Stored items from a collection:
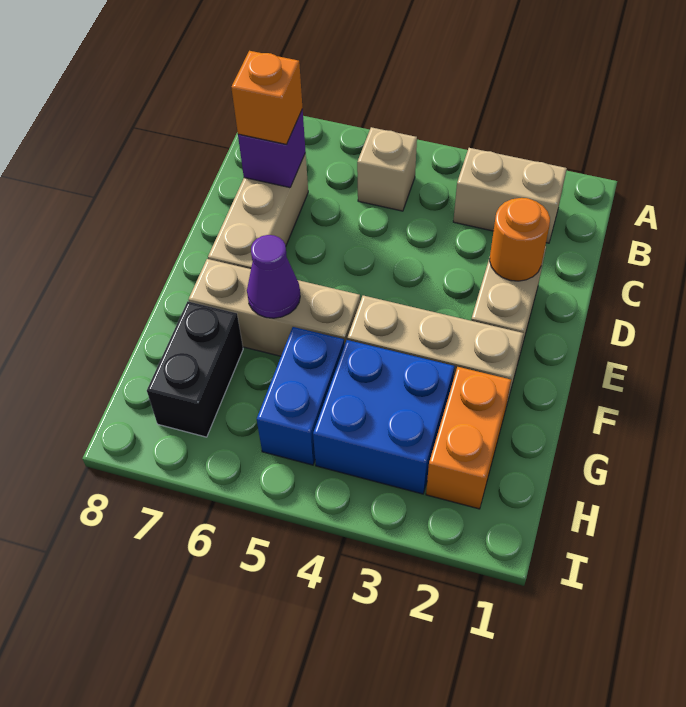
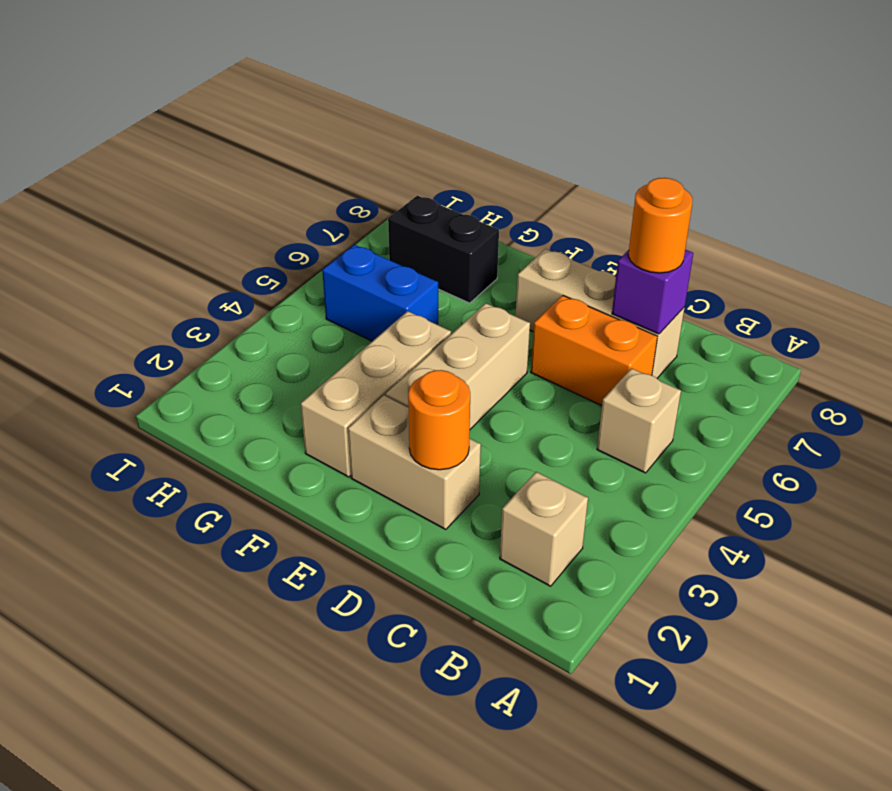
tan 1x2 brick [453,148,567,243] -> tan 1x1 brick [500,472,588,586]
orange 1x1 brick [231,51,302,144] -> orange 1x1 round brick [628,178,692,273]
tan 1x3 brick [189,259,360,356] -> tan 1x3 brick moved to [386,303,530,429]
purple 1x1 cone [247,235,300,318] -> none
orange 1x2 brick [426,367,511,509] -> orange 1x2 brick moved to [531,295,657,406]
blue 2x2 brick [313,340,455,494] -> none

**Your task**
Output all the data, exactly, without images.

**Answer to the problem**
tan 1x2 brick [453,148,567,243] -> tan 1x1 brick [500,472,588,586]
orange 1x1 brick [231,51,302,144] -> orange 1x1 round brick [628,178,692,273]
tan 1x3 brick [189,259,360,356] -> tan 1x3 brick moved to [386,303,530,429]
purple 1x1 cone [247,235,300,318] -> none
orange 1x2 brick [426,367,511,509] -> orange 1x2 brick moved to [531,295,657,406]
blue 2x2 brick [313,340,455,494] -> none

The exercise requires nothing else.